> Aim of the exercise:
Please output exactly the lines that run from the line with "(187, 263) = (456, 377): turquoise" through the final line of the data, inclusive, and nothing more.

> Raw data:
/---

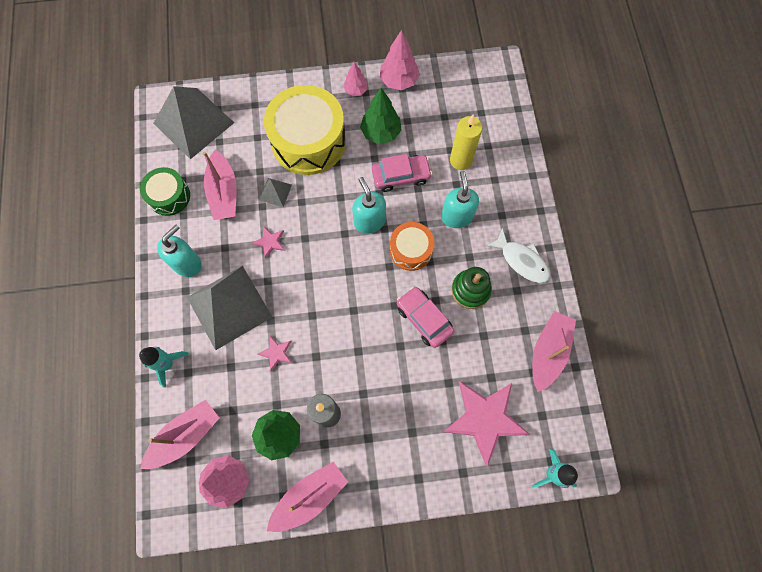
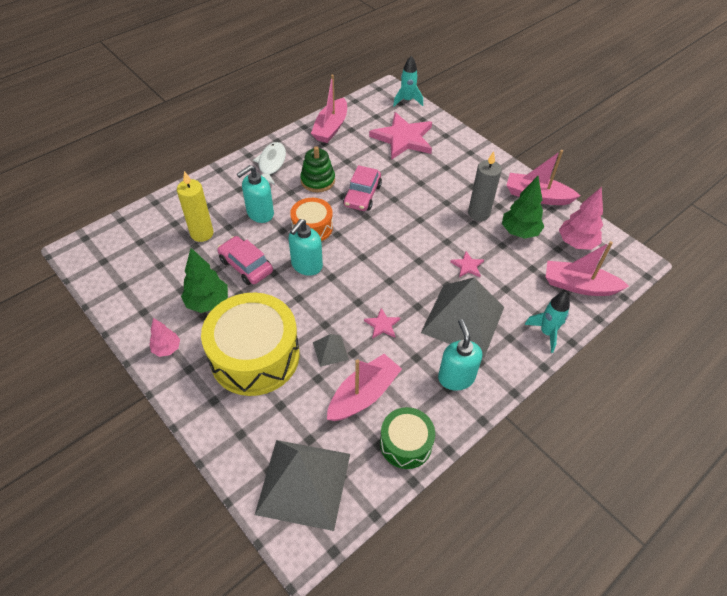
camera: 125 degrees left, 20 degrees down
(187, 263) = (456, 377): turquoise soap dispenser -> turquoise soap dispenser turned 75 degrees clockwise
(399, 81) = (134, 318): pink tree -> none
(548, 352) = (331, 127): pink boat -> pink boat turned 60 degrees counterclockwise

\---

> Result of this exercise:
(187, 263) = (456, 377): turquoise soap dispenser -> turquoise soap dispenser turned 75 degrees clockwise
(399, 81) = (134, 318): pink tree -> none
(548, 352) = (331, 127): pink boat -> pink boat turned 60 degrees counterclockwise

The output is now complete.